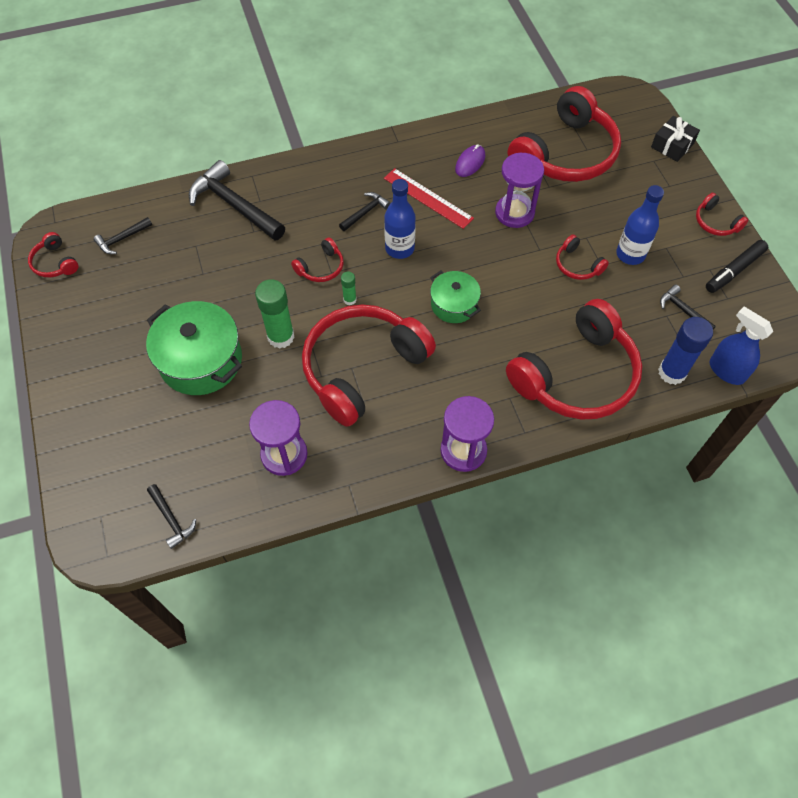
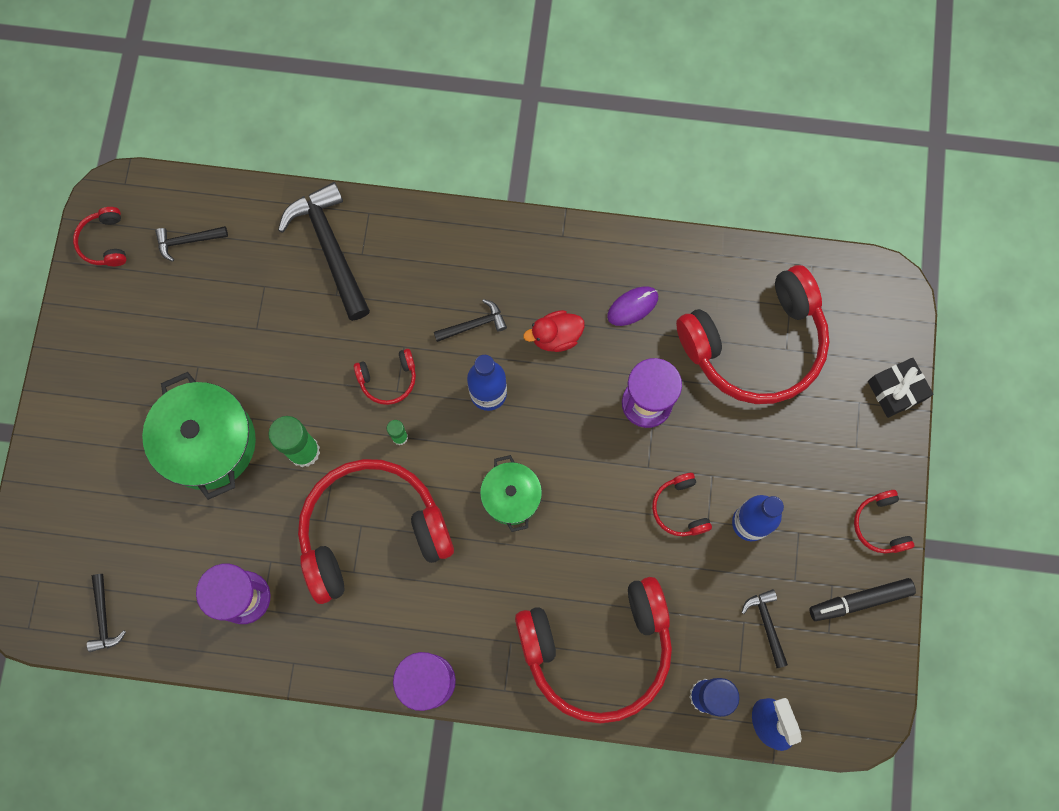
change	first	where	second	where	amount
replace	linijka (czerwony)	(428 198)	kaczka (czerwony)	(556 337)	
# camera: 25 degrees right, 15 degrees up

** TASK **
Transcribe all data precisely. Pictures are not copied.

** ANSWER AREA **
change	first	where	second	where	amount
replace	linijka (czerwony)	(428 198)	kaczka (czerwony)	(556 337)	
# camera: 25 degrees right, 15 degrees up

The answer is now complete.